Each record below is to be copied exactly; the pictures are to be omitted.
##### EXTRACTED ENTRIES #####
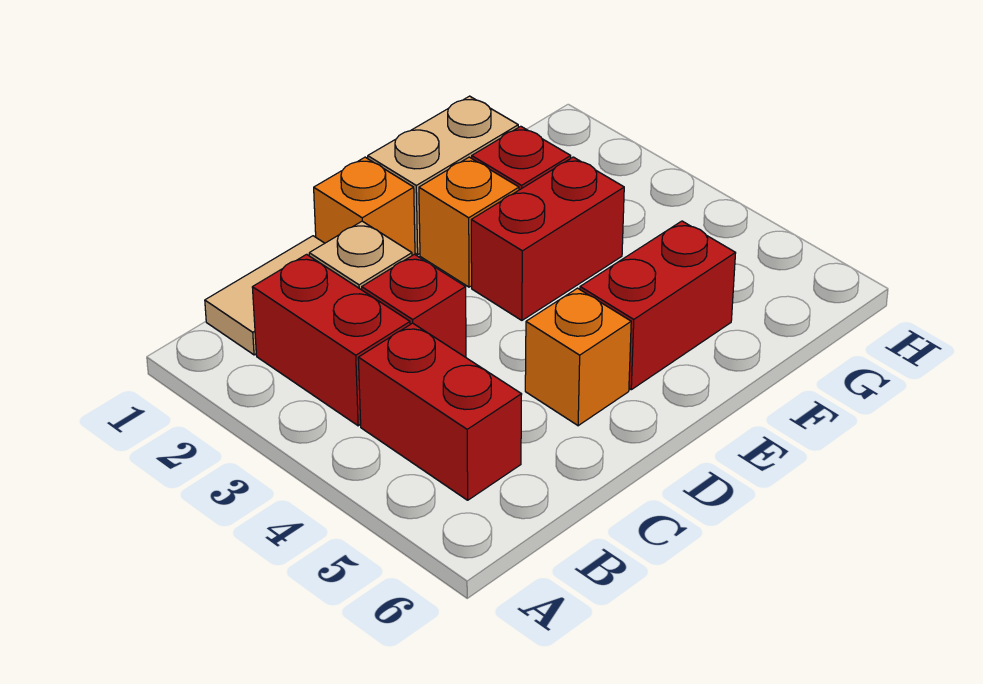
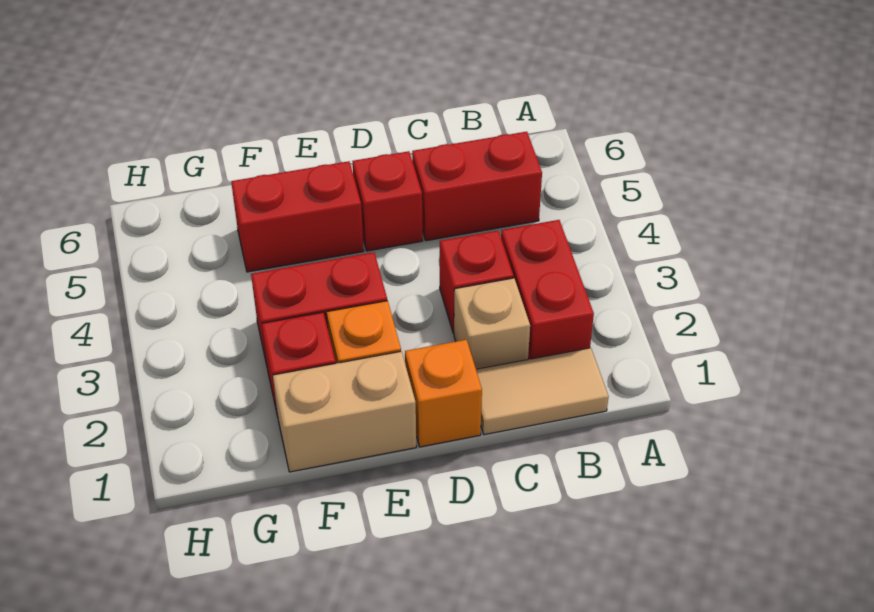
red brick B4:B5 level 1 -> red brick B5:C5 level 1
orange brick D5 level 1 -> red brick D5 level 1

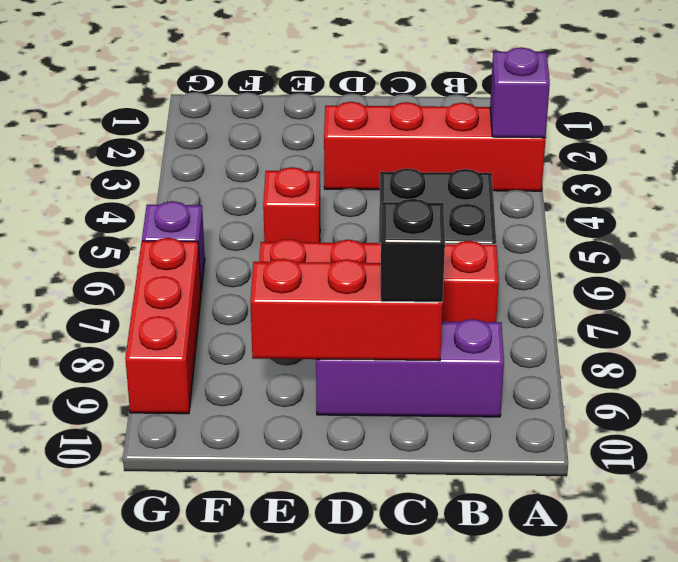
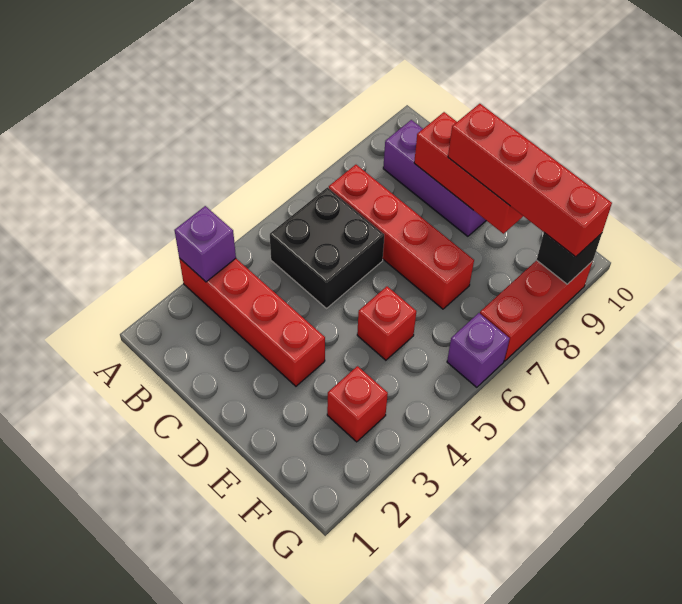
black brick C9 level 3 -> black brick G9 level 2
none -> red brick D9:G9 level 3
none -> red brick F3 level 1

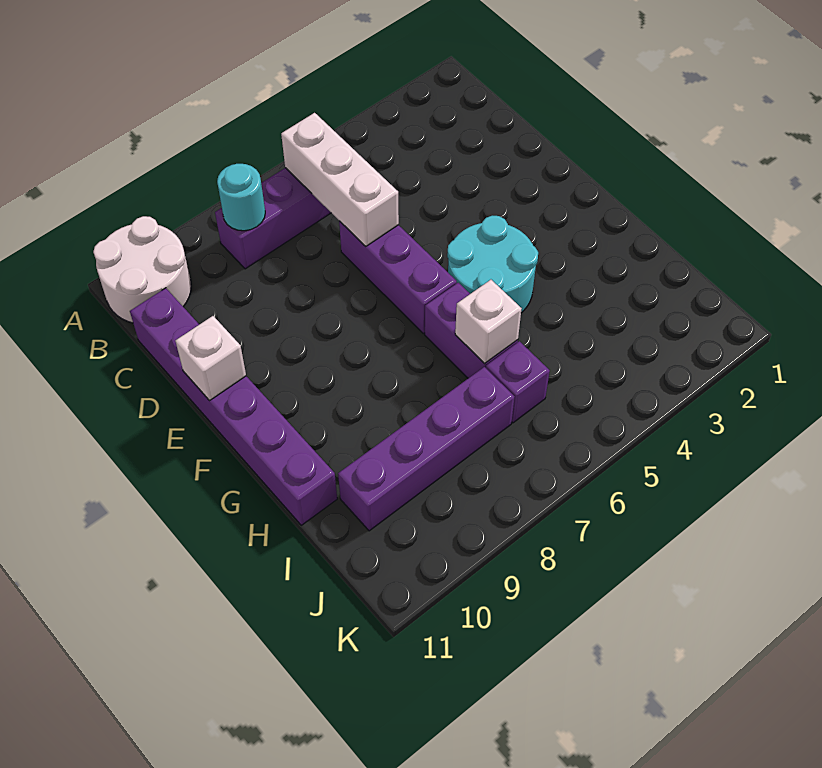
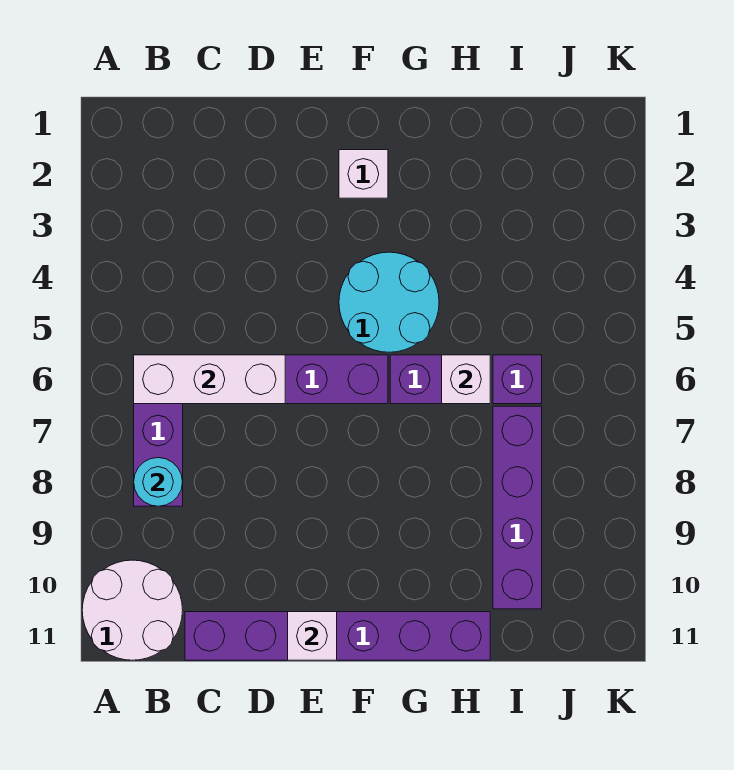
none -> white brick F2 level 1

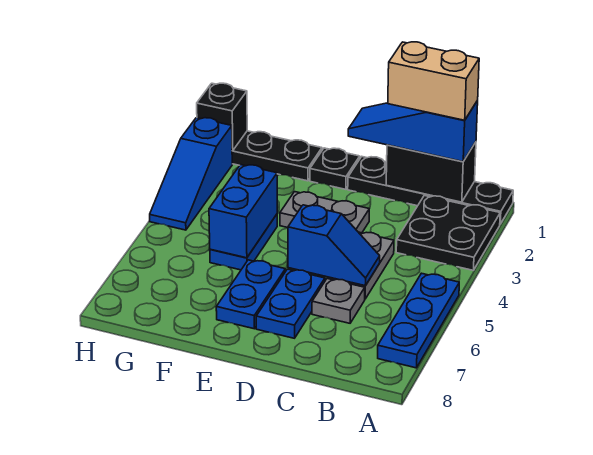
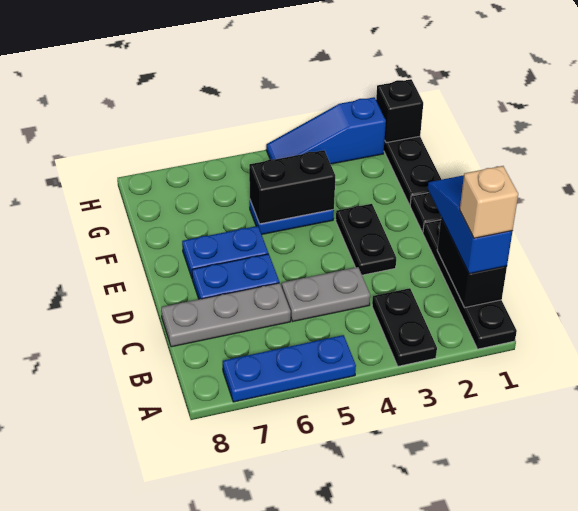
black plate A2:B3 level 1 -> black plate A3:B3 level 1
tan brick B1:C1 level 4 -> tan brick B1 level 4
blue slope C5:D5 level 2 top D -> none
grey plate C6 level 1 -> grey plate C6:C8 level 1
grey plate D3:E3 level 1 -> black plate D3:E3 level 1
blue brick F4:F5 level 2 -> black brick F4:F5 level 2

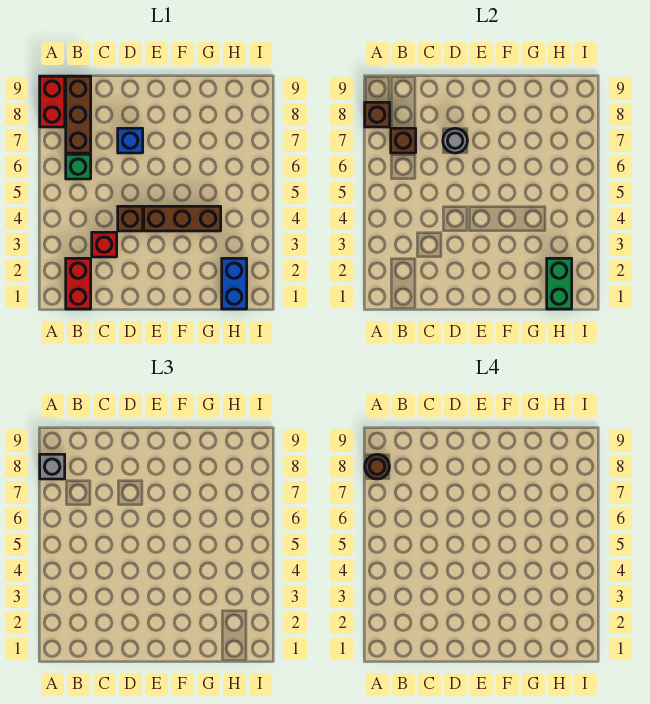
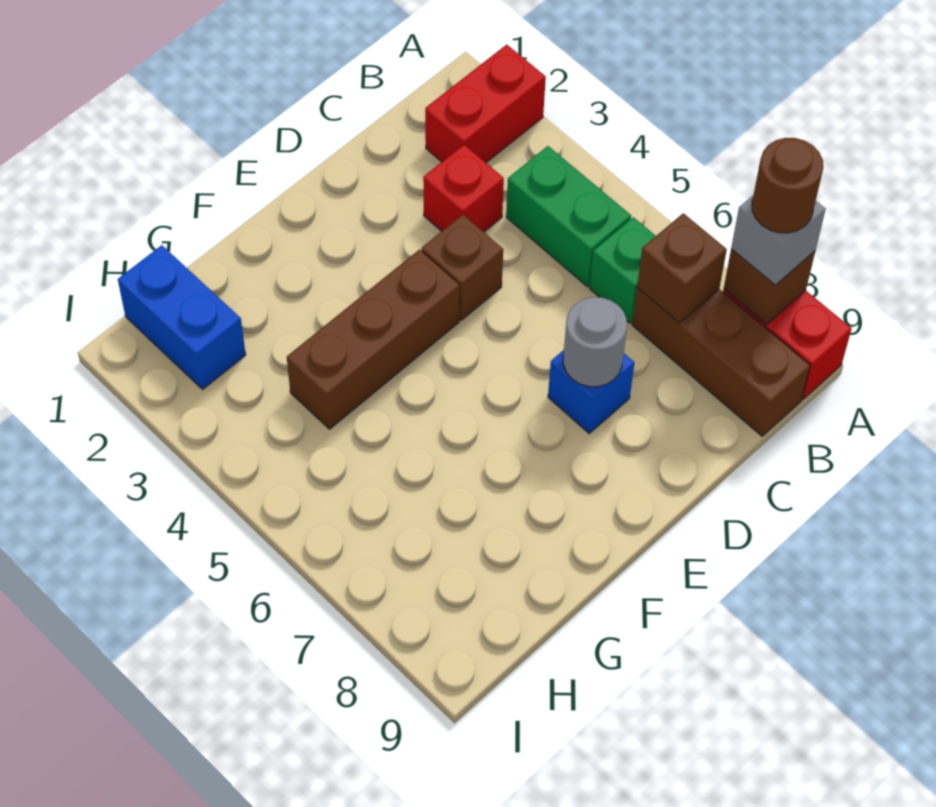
red brick B1:B2 level 1 -> red brick A2:B2 level 1
green brick H1:H2 level 2 -> green brick B4:B5 level 1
#####
■ **REPLY**:
red brick B4:B5 level 1 -> red brick B5:C5 level 1
orange brick D5 level 1 -> red brick D5 level 1

black brick C9 level 3 -> black brick G9 level 2
none -> red brick D9:G9 level 3
none -> red brick F3 level 1

none -> white brick F2 level 1

black plate A2:B3 level 1 -> black plate A3:B3 level 1
tan brick B1:C1 level 4 -> tan brick B1 level 4
blue slope C5:D5 level 2 top D -> none
grey plate C6 level 1 -> grey plate C6:C8 level 1
grey plate D3:E3 level 1 -> black plate D3:E3 level 1
blue brick F4:F5 level 2 -> black brick F4:F5 level 2

red brick B1:B2 level 1 -> red brick A2:B2 level 1
green brick H1:H2 level 2 -> green brick B4:B5 level 1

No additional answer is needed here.